(Scene edit records)
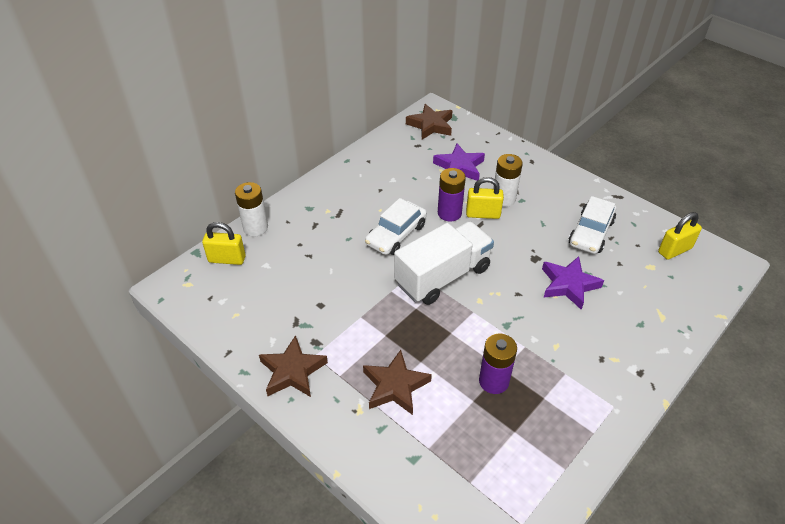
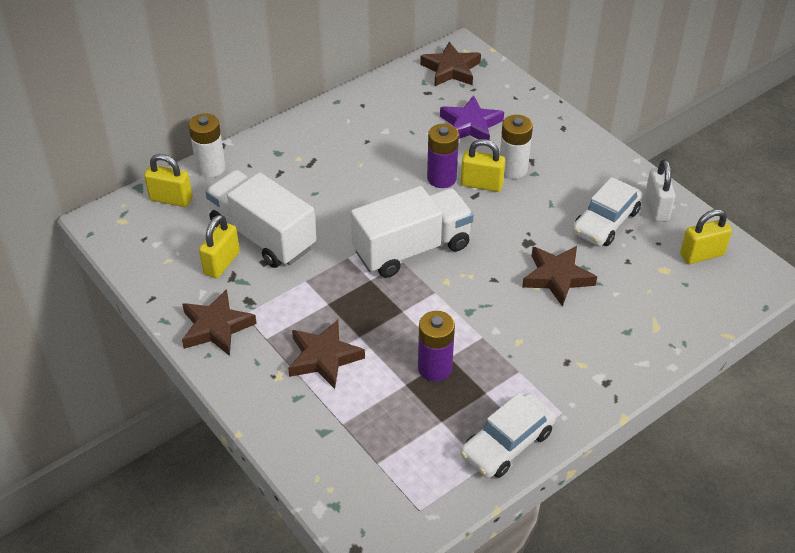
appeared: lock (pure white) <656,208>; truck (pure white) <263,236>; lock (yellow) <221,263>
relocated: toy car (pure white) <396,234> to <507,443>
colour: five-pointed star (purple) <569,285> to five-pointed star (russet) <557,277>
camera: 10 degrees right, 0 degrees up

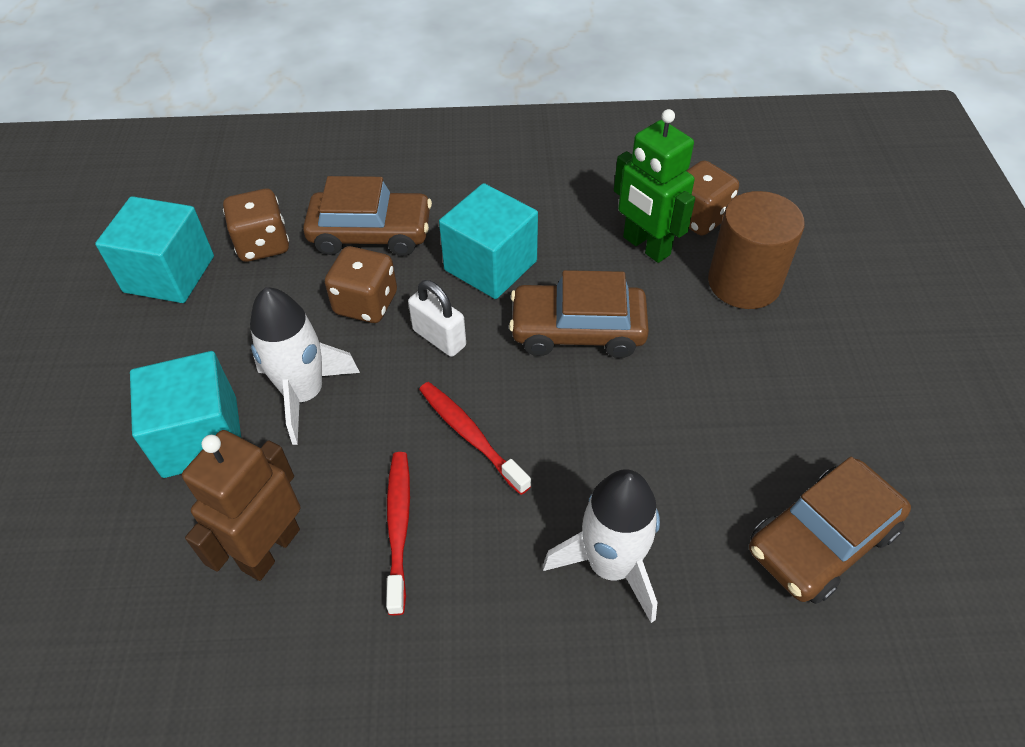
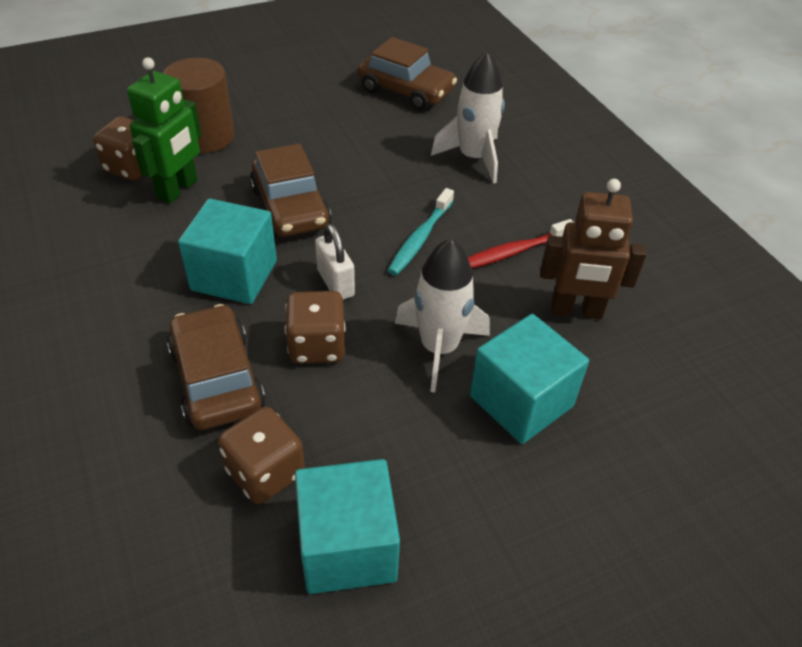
colour: dental brush (crimson) <470,435> to dental brush (turquoise) <420,238>
spun: lock (pure white) <439,338> = <335,283> 45 degrees counterclockwise
camera: 115 degrees left, 5 degrees down

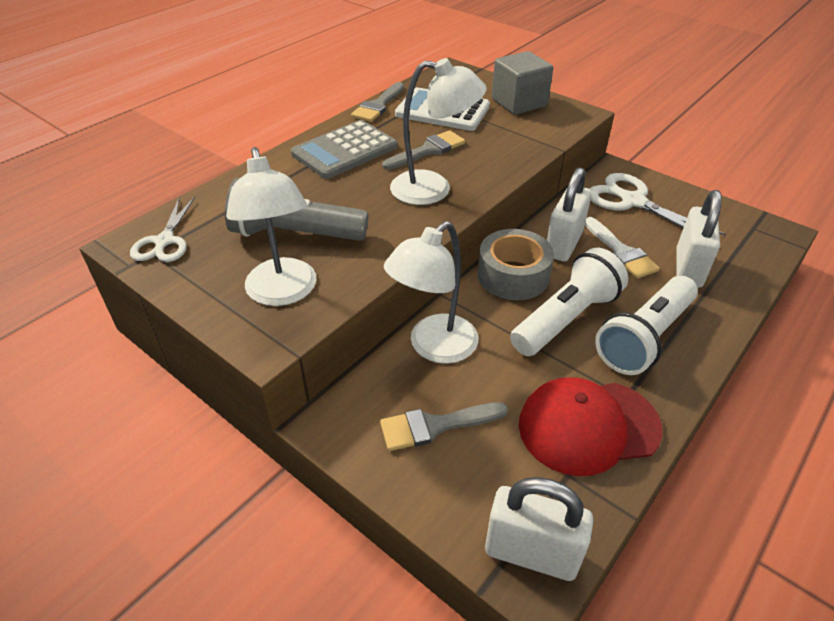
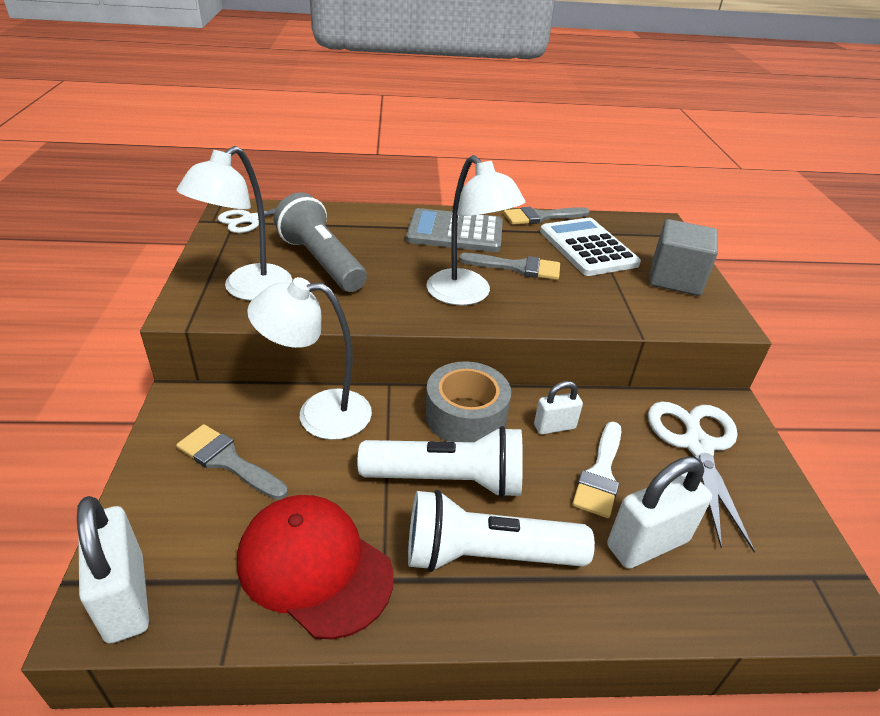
size: lock (pure white) <563,244> = <554,427> x0.58
camera: 45 degrees right, 5 degrees down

PROBLEM DESCRIPTION: All of the data above should be quoted exactly, except for the pictures.

ANSWER SPACE:
appeared: lock (pure white) <656,208>; truck (pure white) <263,236>; lock (yellow) <221,263>
relocated: toy car (pure white) <396,234> to <507,443>
colour: five-pointed star (purple) <569,285> to five-pointed star (russet) <557,277>
camera: 10 degrees right, 0 degrees up

colour: dental brush (crimson) <470,435> to dental brush (turquoise) <420,238>
spun: lock (pure white) <439,338> = <335,283> 45 degrees counterclockwise
camera: 115 degrees left, 5 degrees down

size: lock (pure white) <563,244> = <554,427> x0.58
camera: 45 degrees right, 5 degrees down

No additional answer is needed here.